[WHAT YOU WILL DO]: Read the data below. Every line holding the string "padlock" must be copied.

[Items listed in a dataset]
━━━

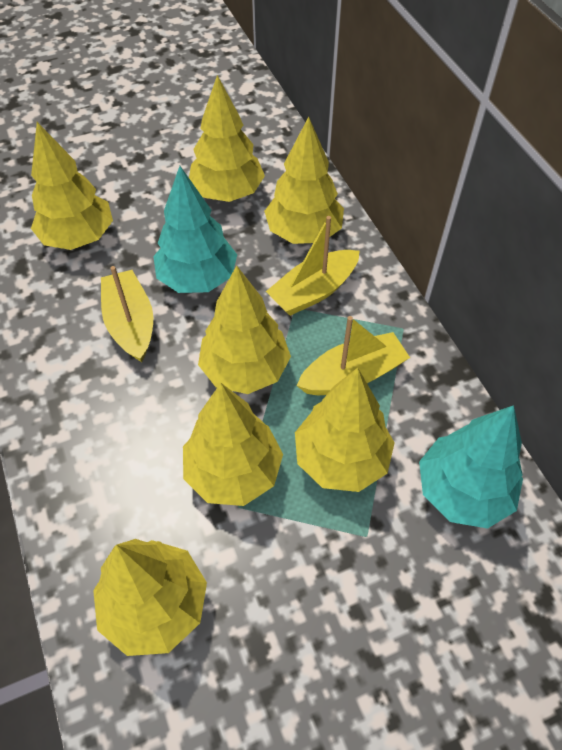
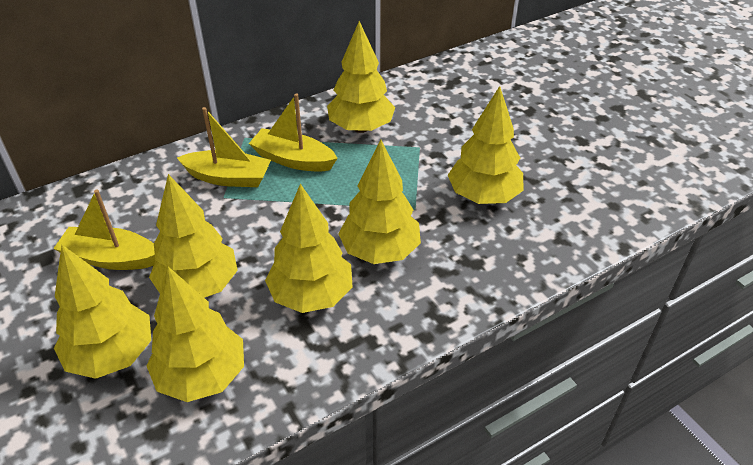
turquoise tree: 2 -> 0

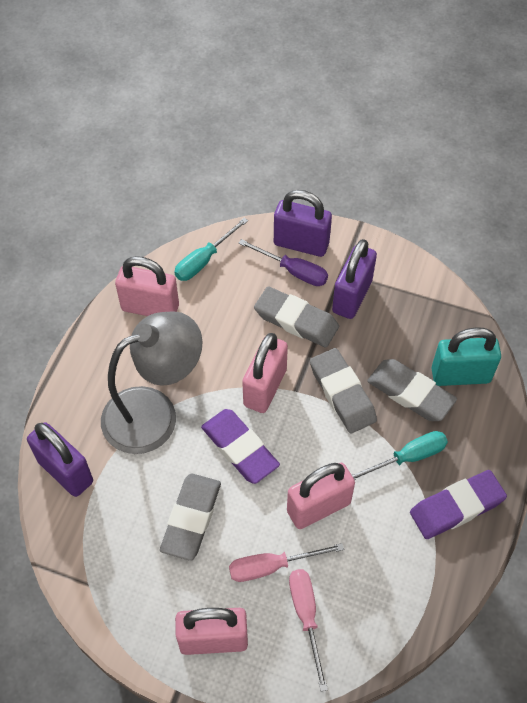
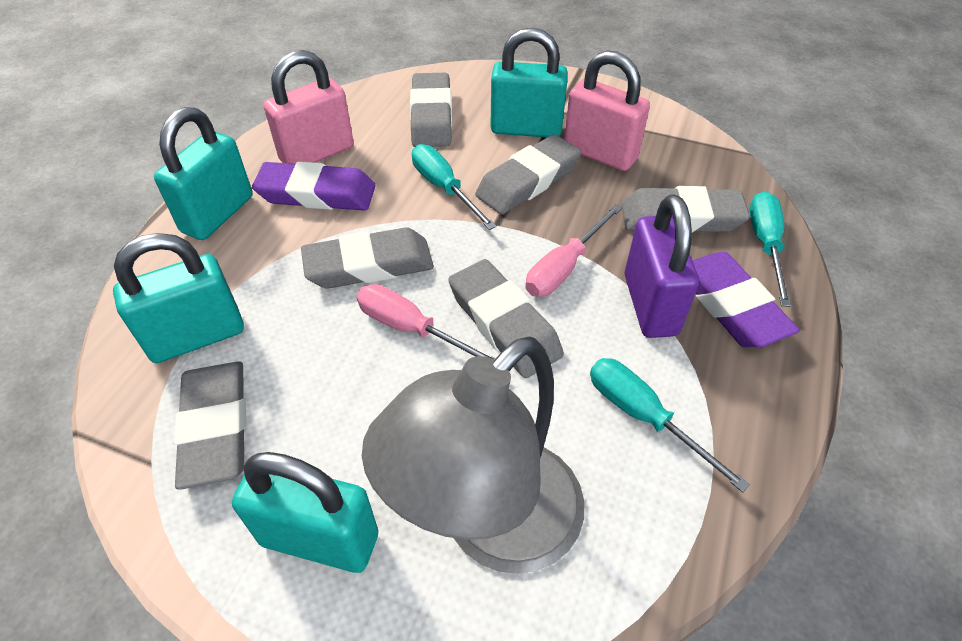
grey eraser: 4 -> 6
pink padlock: 4 -> 2
purple padlock: 3 -> 1
purple screwdriver: 1 -> 0
turquoise padlock: 1 -> 4
turquoise screwdriver: 2 -> 3

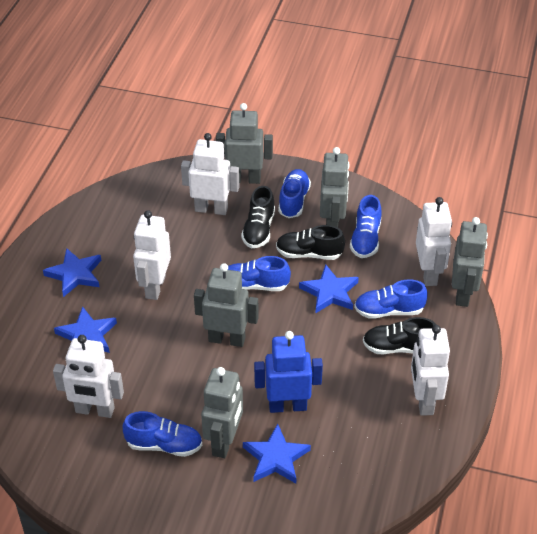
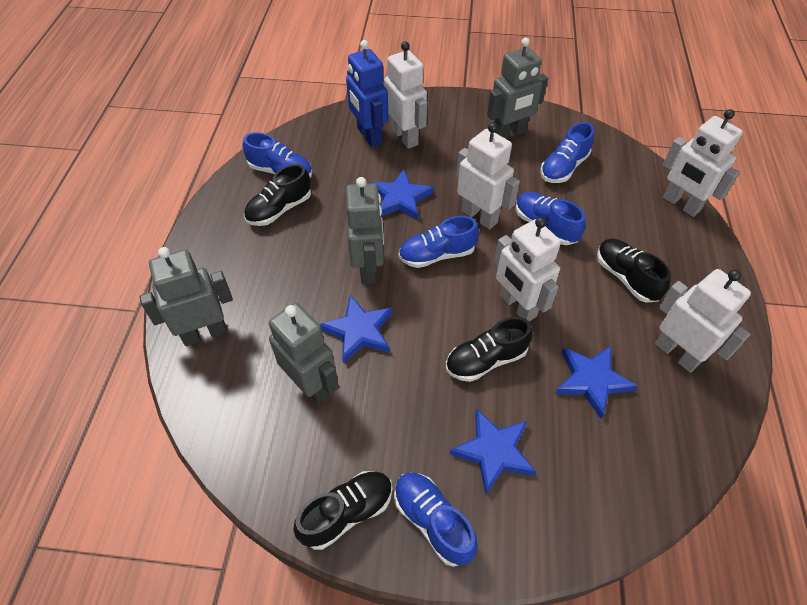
black shoe: 3 -> 4
grey robot: 5 -> 4

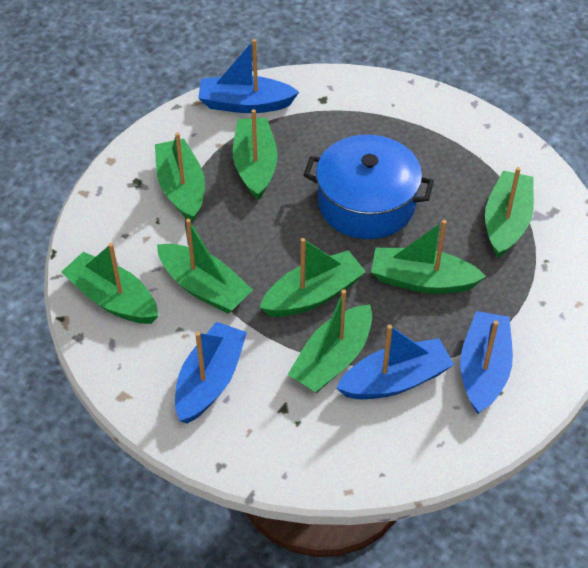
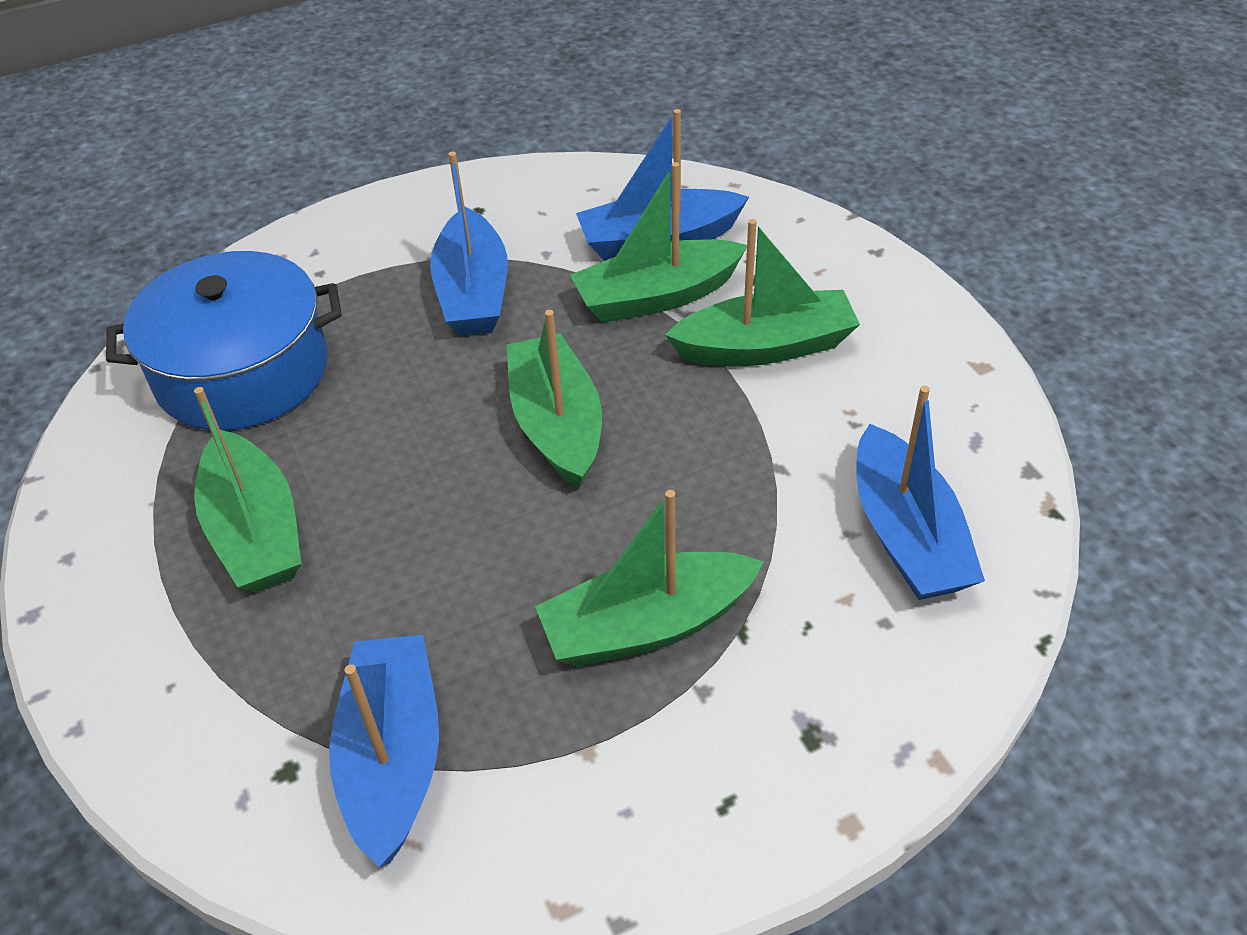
green boat: 8 -> 5

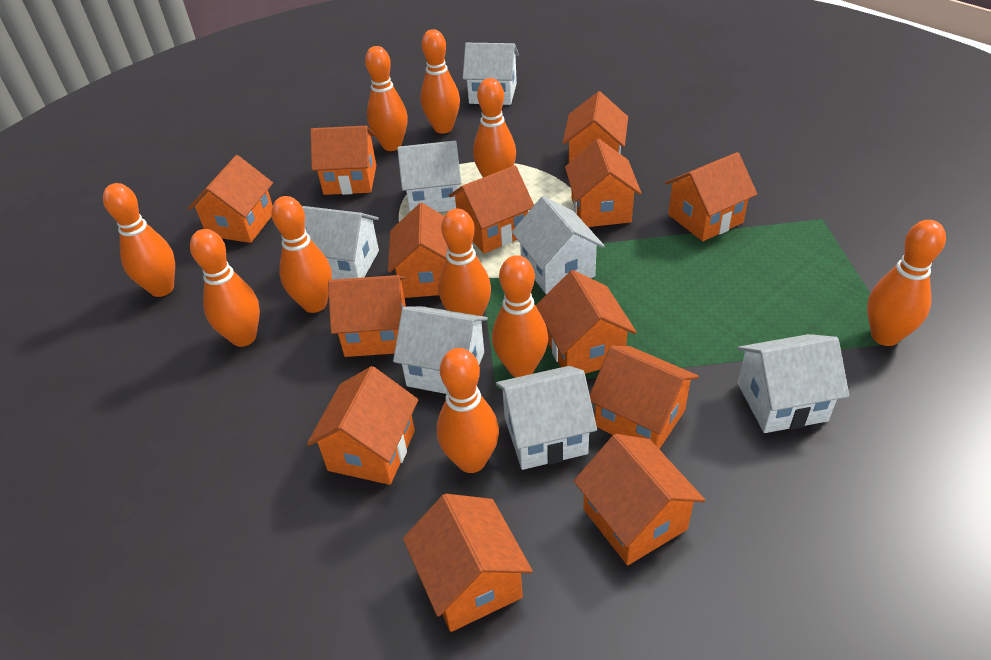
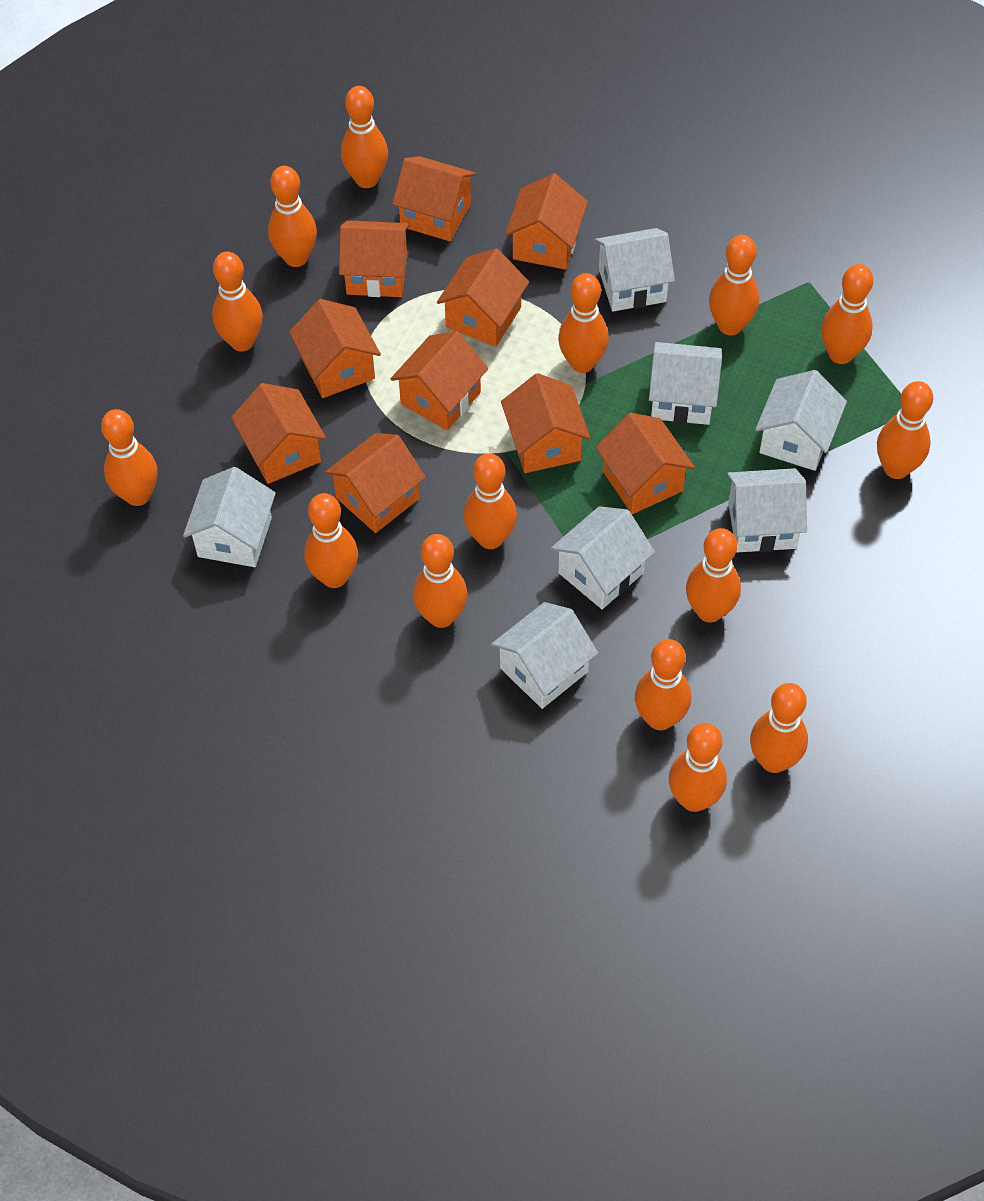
orange bowling pin: 10 -> 15
orange house: 13 -> 10

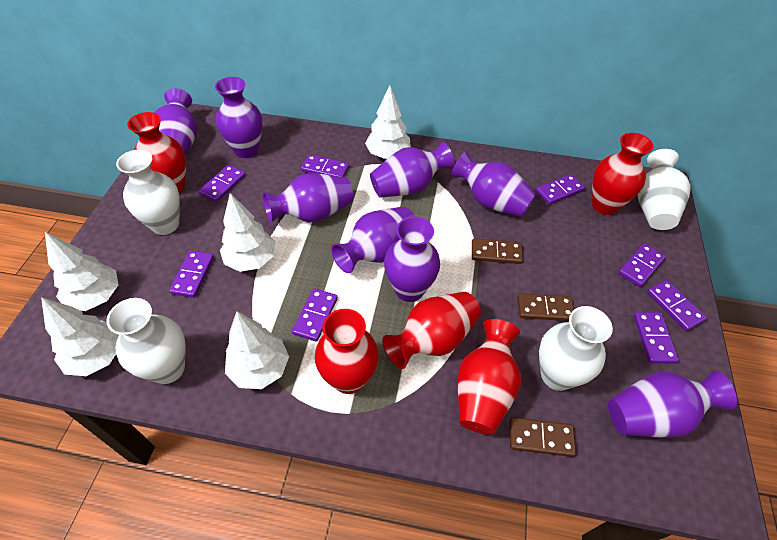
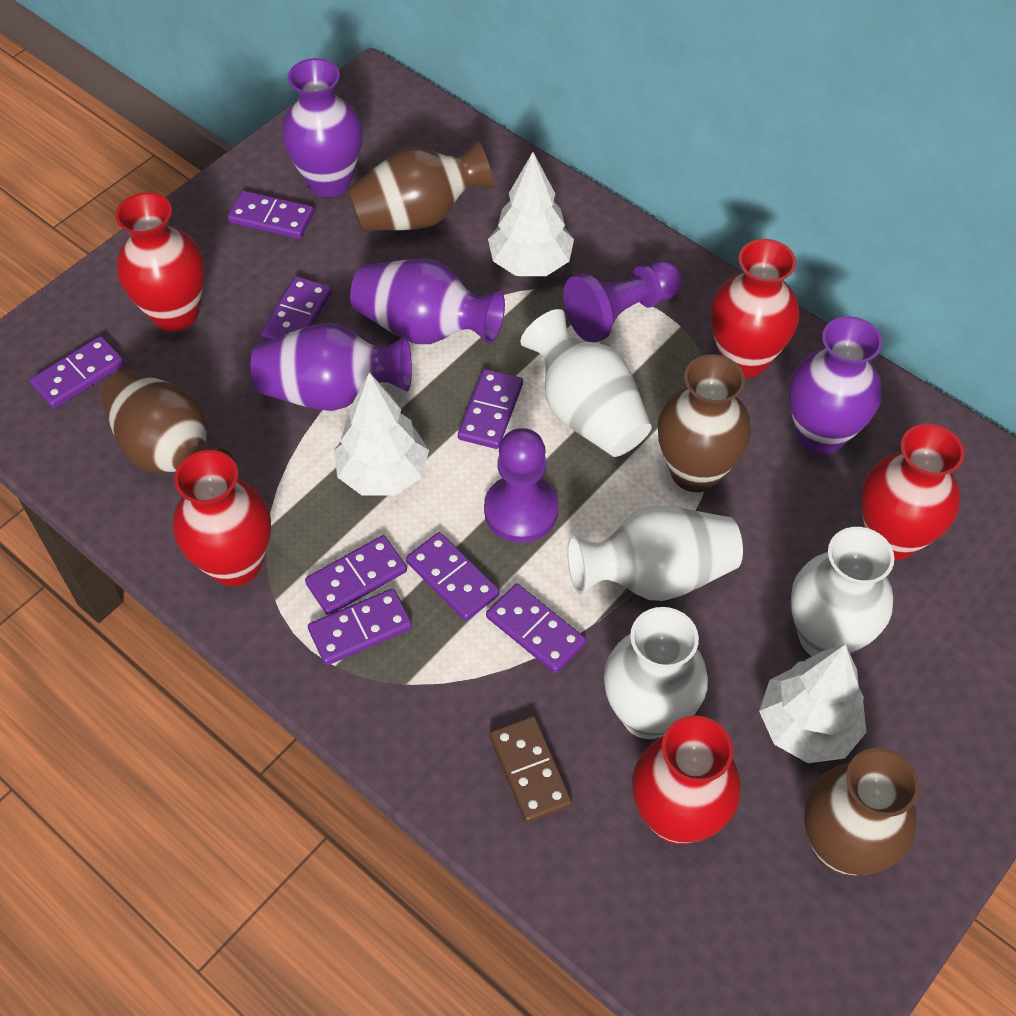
brown domino: 3 -> 1
brown vase: 0 -> 4
purple pawn: 0 -> 2
purple vase: 8 -> 4
white tree: 5 -> 3

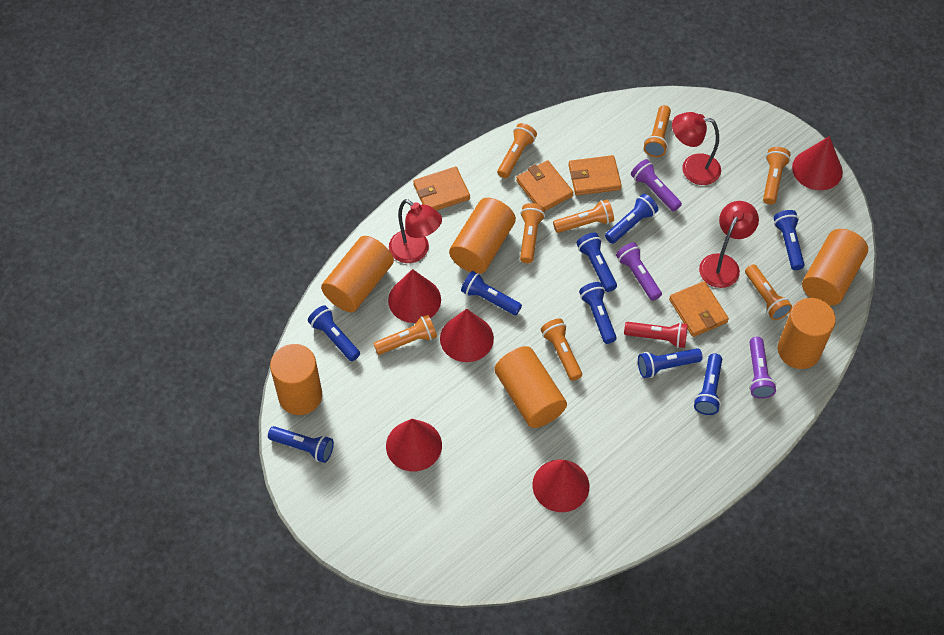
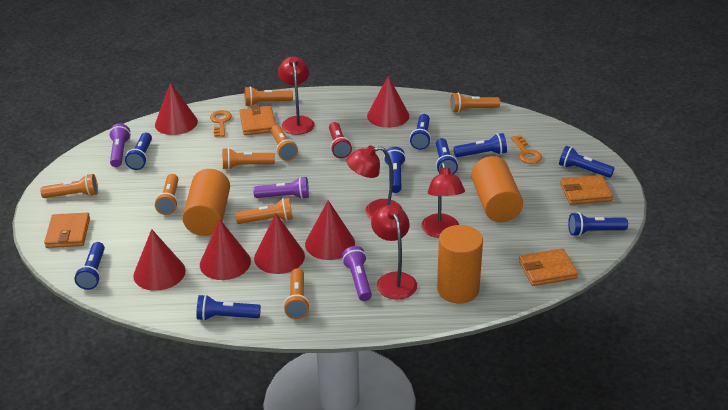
orange cylinder: 6 -> 3
orange key: 0 -> 2
red cone: 5 -> 6
red lamp: 3 -> 4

━━━

[TASK ANSWER]:
pink padlock: 4 -> 2
purple padlock: 3 -> 1
turquoise padlock: 1 -> 4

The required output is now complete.